[GIVEN RECORDS]:
———

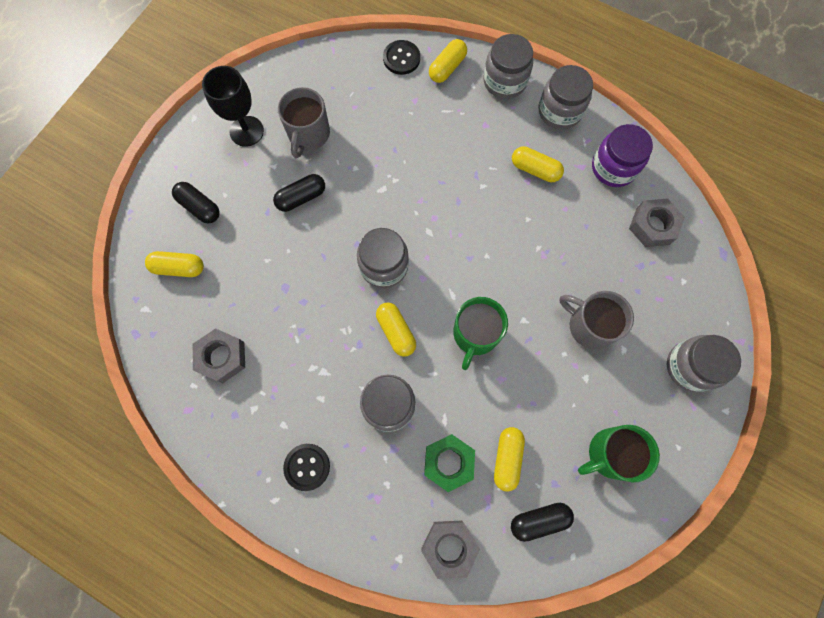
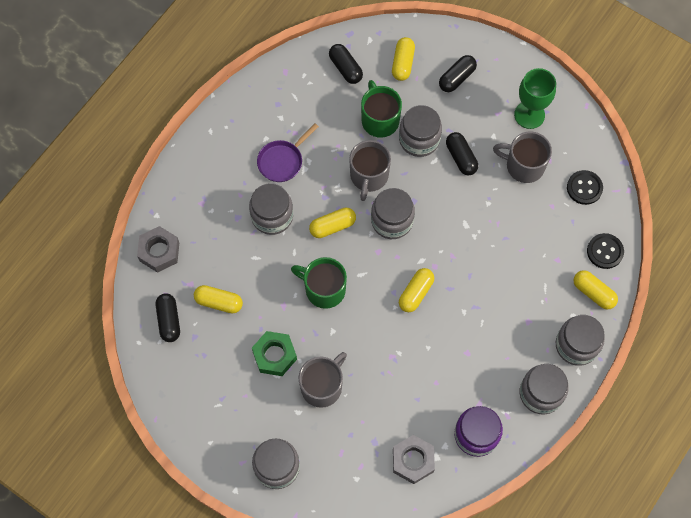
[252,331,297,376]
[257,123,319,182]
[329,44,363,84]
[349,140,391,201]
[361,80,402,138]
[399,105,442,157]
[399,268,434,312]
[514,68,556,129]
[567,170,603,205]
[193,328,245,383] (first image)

———

Print the material word for word without images.

[252,331,297,376]
[257,123,319,182]
[329,44,363,84]
[349,140,391,201]
[361,80,402,138]
[399,105,442,157]
[399,268,434,312]
[514,68,556,129]
[567,170,603,205]
[193,328,245,383] (first image)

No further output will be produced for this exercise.